### Information shown
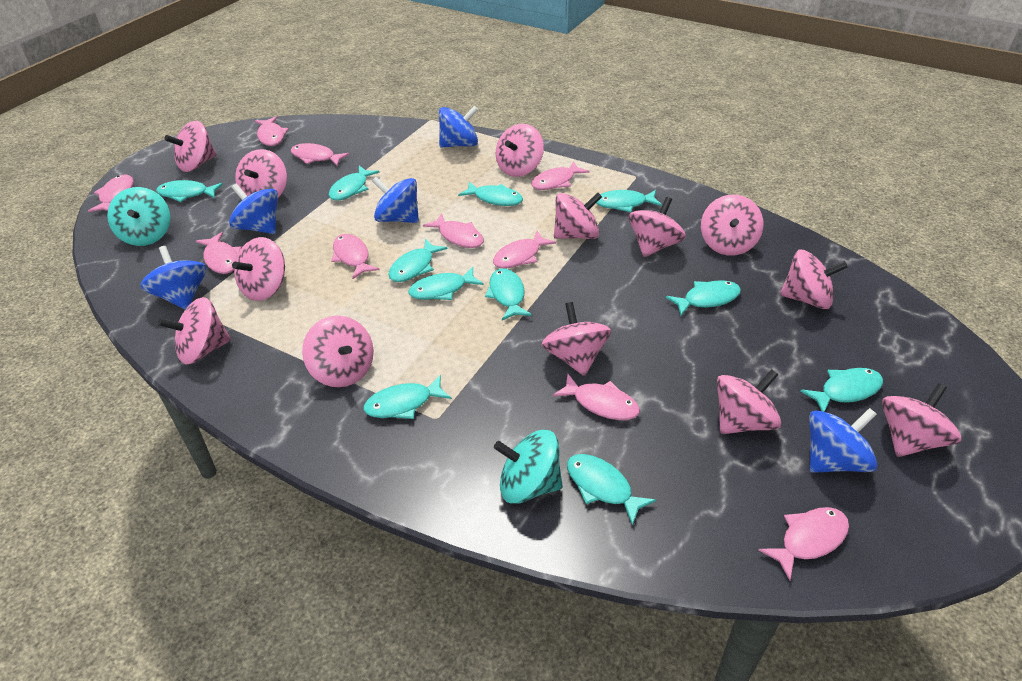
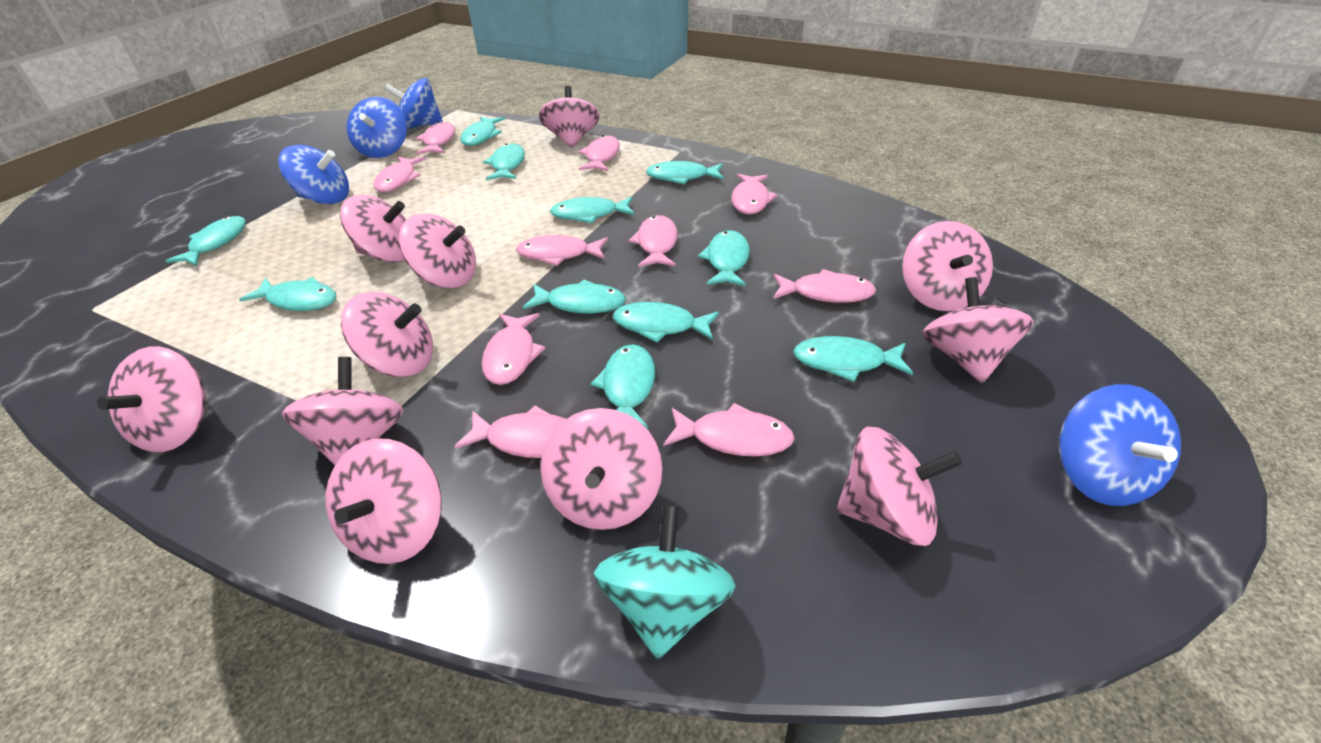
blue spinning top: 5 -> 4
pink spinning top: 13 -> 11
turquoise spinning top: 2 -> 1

* * *

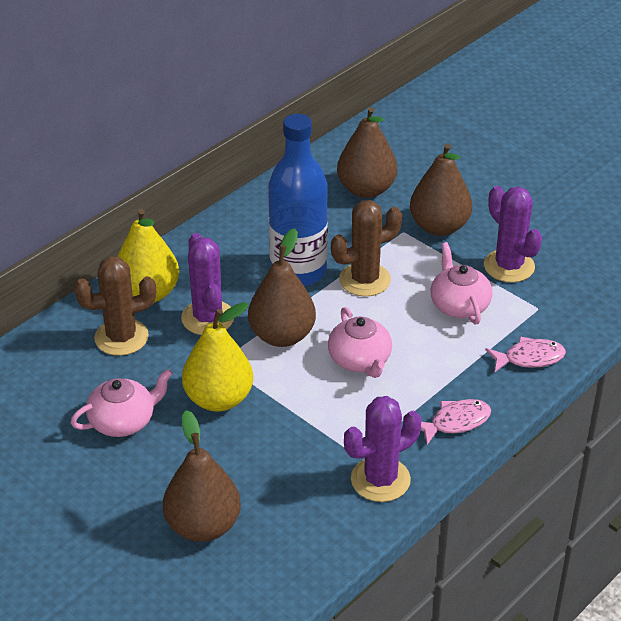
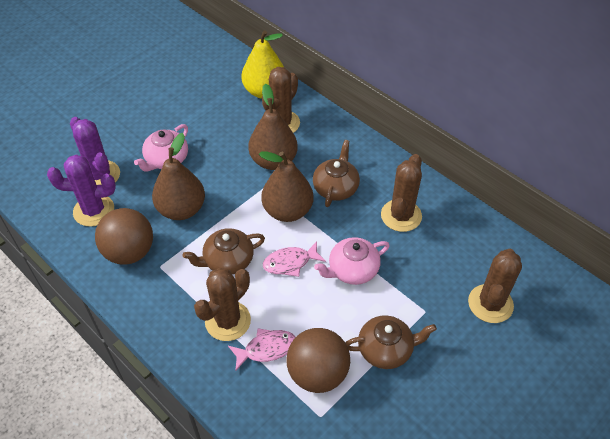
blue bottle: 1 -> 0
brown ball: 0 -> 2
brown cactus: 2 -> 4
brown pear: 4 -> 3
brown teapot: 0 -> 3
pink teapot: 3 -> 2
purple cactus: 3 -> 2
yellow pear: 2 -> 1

### What to produce
The lines above starting at the one that contains "pink spinning top: 13 -> 11" and ending at the one that contains "turquoise spinning top: 2 -> 1" must be transcribed exactly, and no other lines may appear.

### Task result
pink spinning top: 13 -> 11
turquoise spinning top: 2 -> 1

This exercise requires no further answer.